*WORK INSTRUCTION*:
Would you print out all of the data exactly and keep the pictures out of it?
• • • •
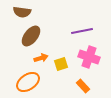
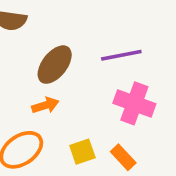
brown ellipse: (31, 36) -> (55, 65), moved
yellow square: (61, 64) -> (82, 152), moved

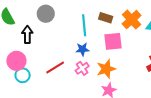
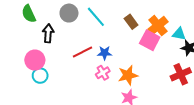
brown rectangle: (106, 18) -> (131, 22), turned 32
cyan line: (84, 25) -> (96, 17), moved, turned -40
pink square: (113, 41) -> (150, 40), moved, turned 30
red line: (55, 67) -> (82, 52), moved

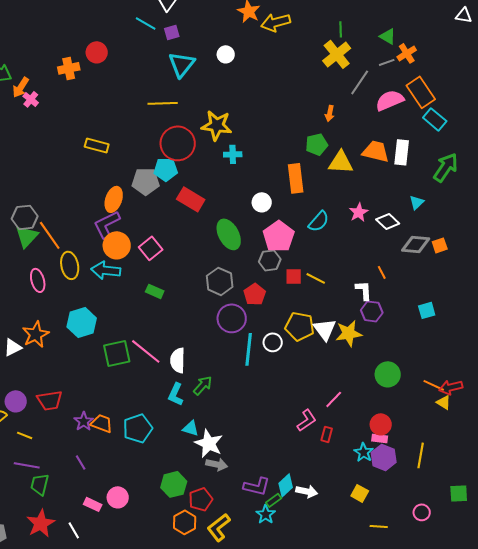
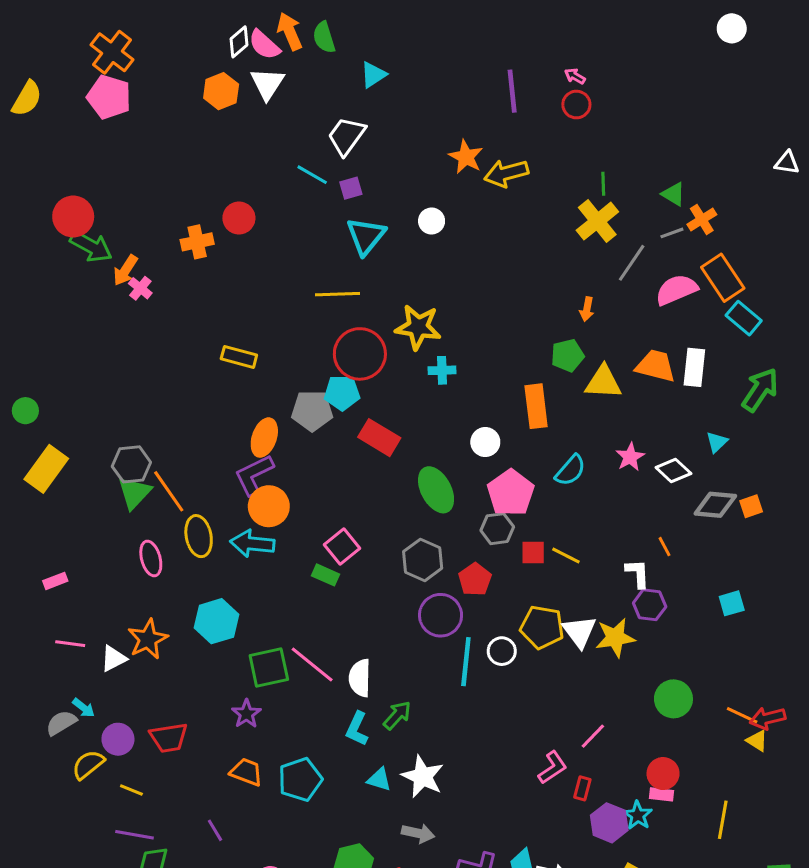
pink square: (151, 248) -> (342, 547), moved
purple star: (84, 421) -> (246, 714), moved
white star: (209, 443) -> (423, 777), moved
purple hexagon: (384, 457) -> (609, 823), moved

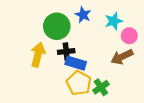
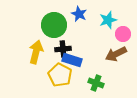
yellow pentagon: (79, 83) -> (60, 75), moved
green cross: (101, 87) -> (96, 83), turned -35

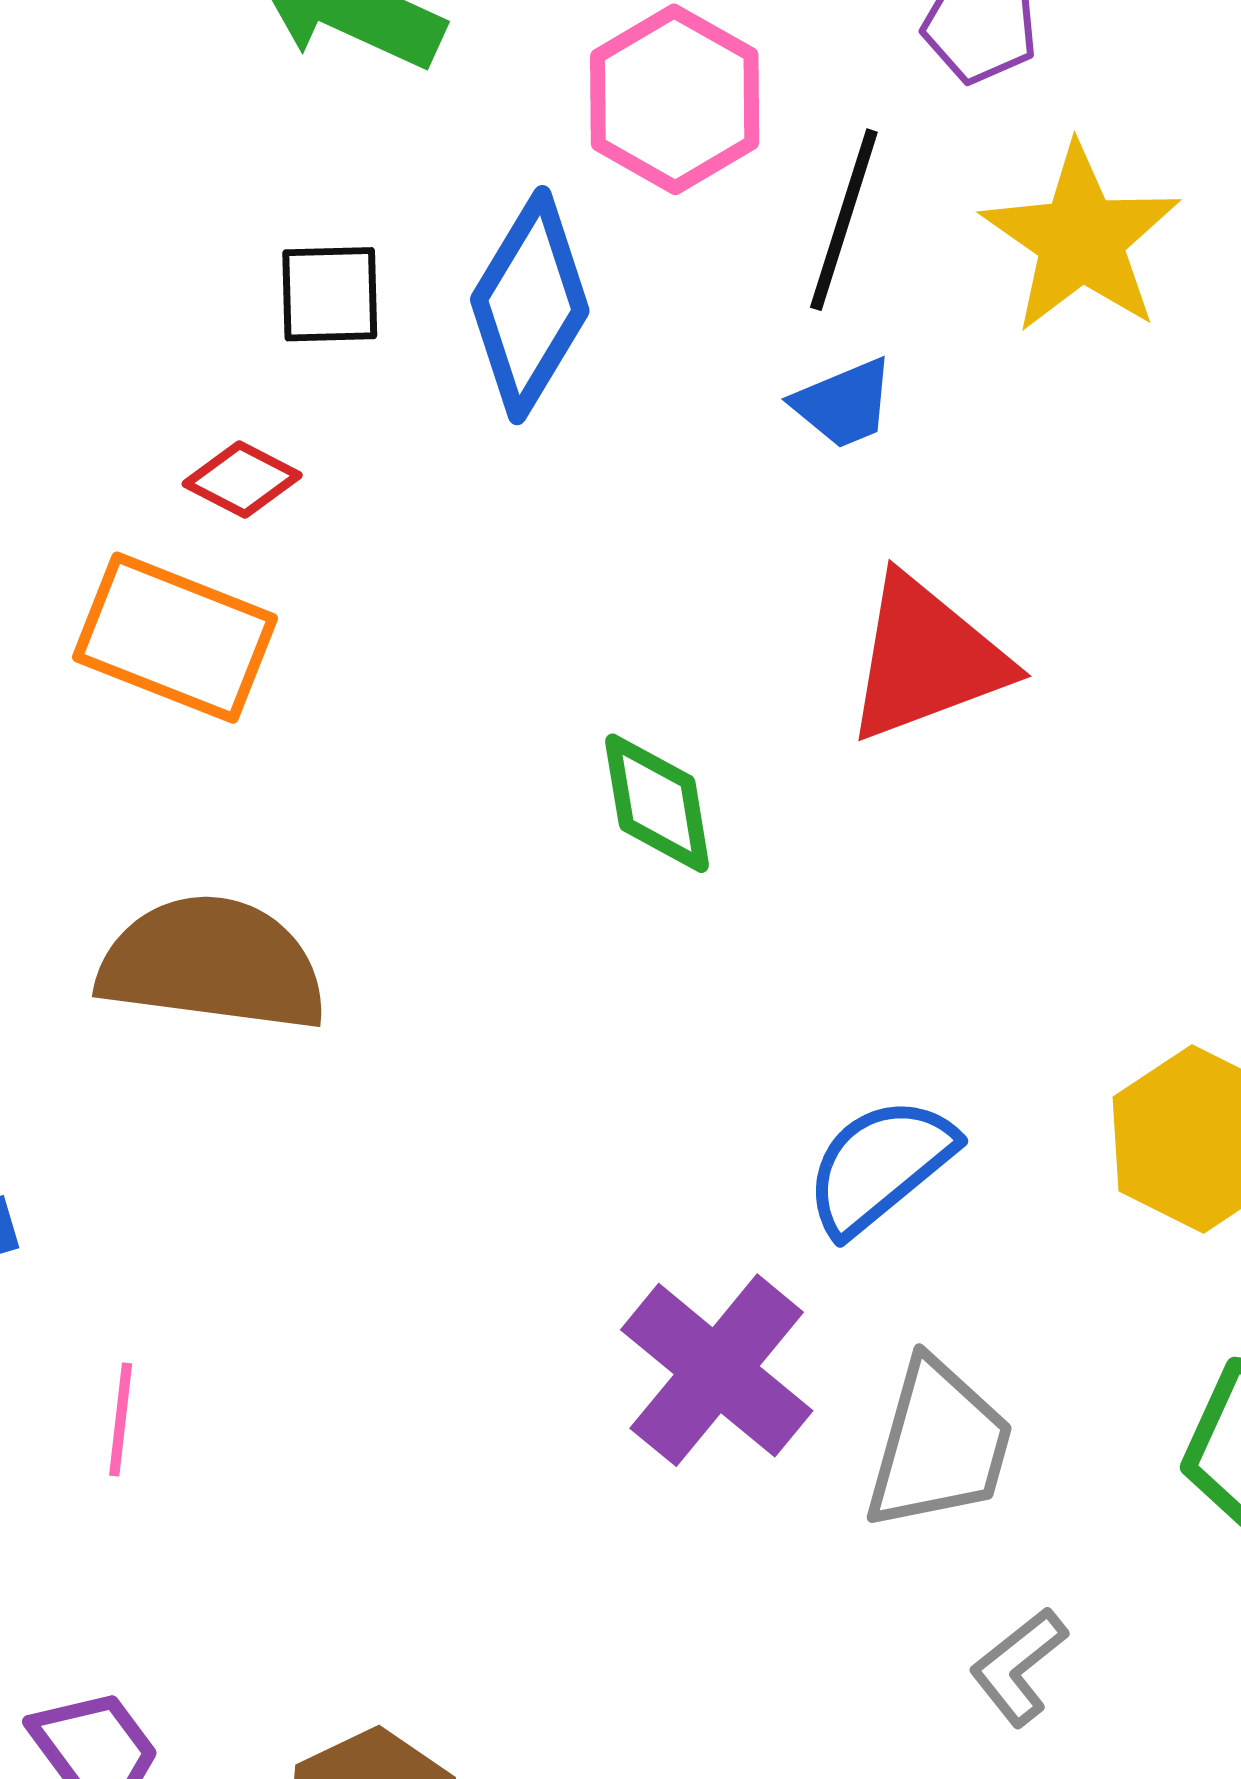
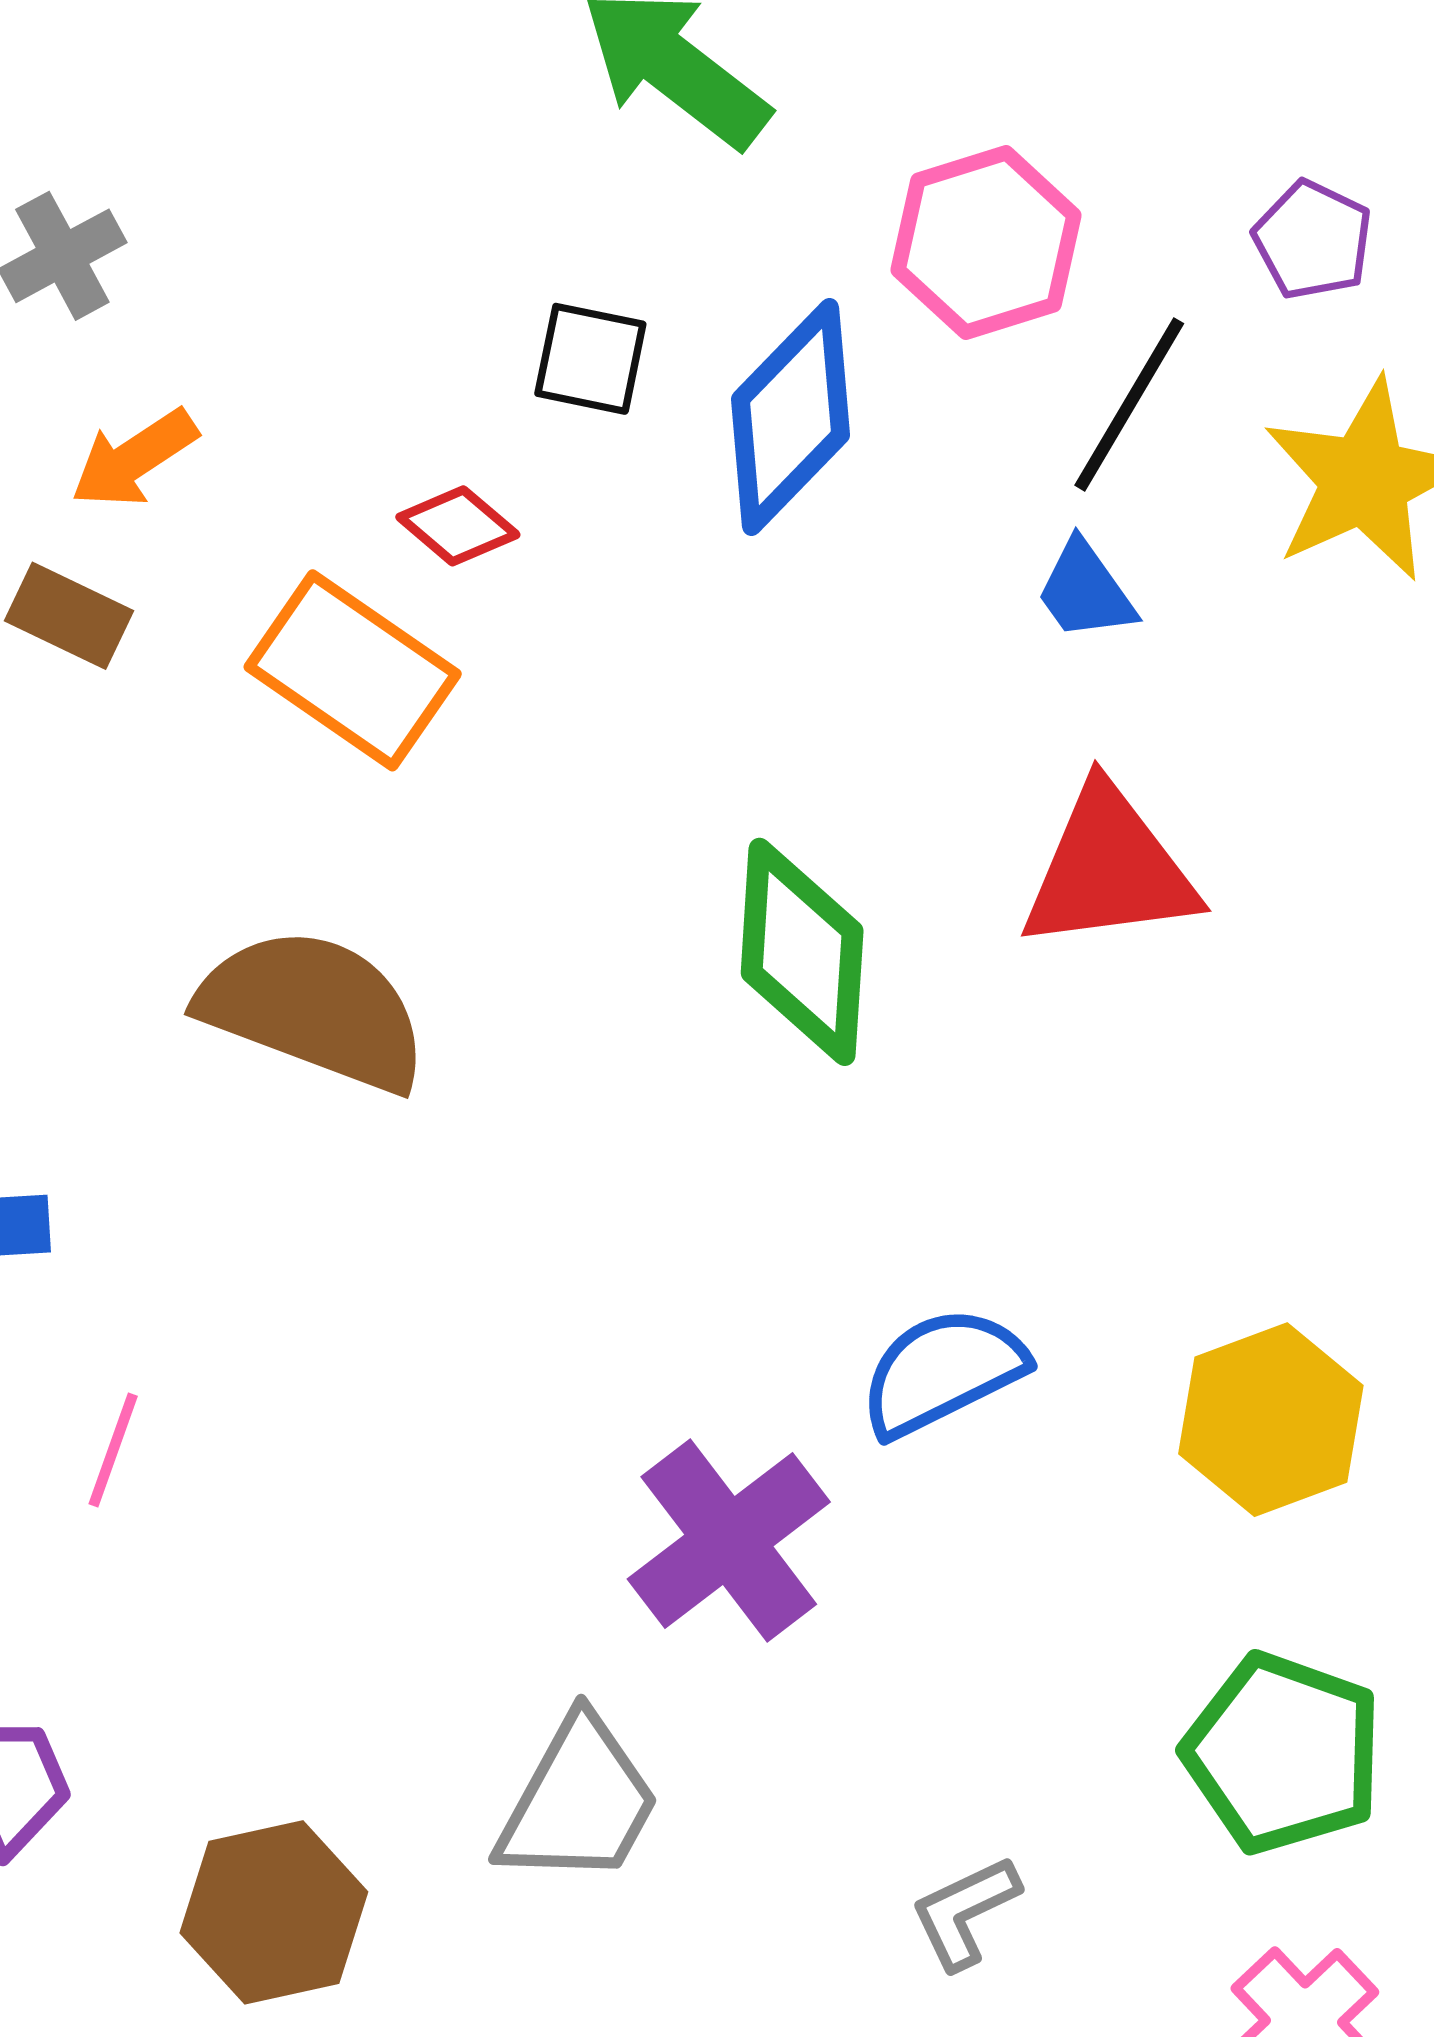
blue trapezoid: (844, 404) -> (1085, 591), turned 64
green diamond: (657, 803) -> (802, 952), size x1.4
gray trapezoid: (939, 1445) -> (578, 1802), moved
• • • •
*RESULT FOR THIS EXERCISE*:
brown ellipse: (31, 36) -> (55, 65), moved
yellow square: (61, 64) -> (82, 152), moved

brown rectangle: (106, 18) -> (131, 22), turned 32
cyan line: (84, 25) -> (96, 17), moved, turned -40
pink square: (113, 41) -> (150, 40), moved, turned 30
red line: (55, 67) -> (82, 52), moved

pink square: (151, 248) -> (342, 547), moved
purple star: (84, 421) -> (246, 714), moved
white star: (209, 443) -> (423, 777), moved
purple hexagon: (384, 457) -> (609, 823), moved

yellow pentagon: (79, 83) -> (60, 75), moved
green cross: (101, 87) -> (96, 83), turned -35

blue trapezoid: (844, 404) -> (1085, 591), turned 64
green diamond: (657, 803) -> (802, 952), size x1.4
gray trapezoid: (939, 1445) -> (578, 1802), moved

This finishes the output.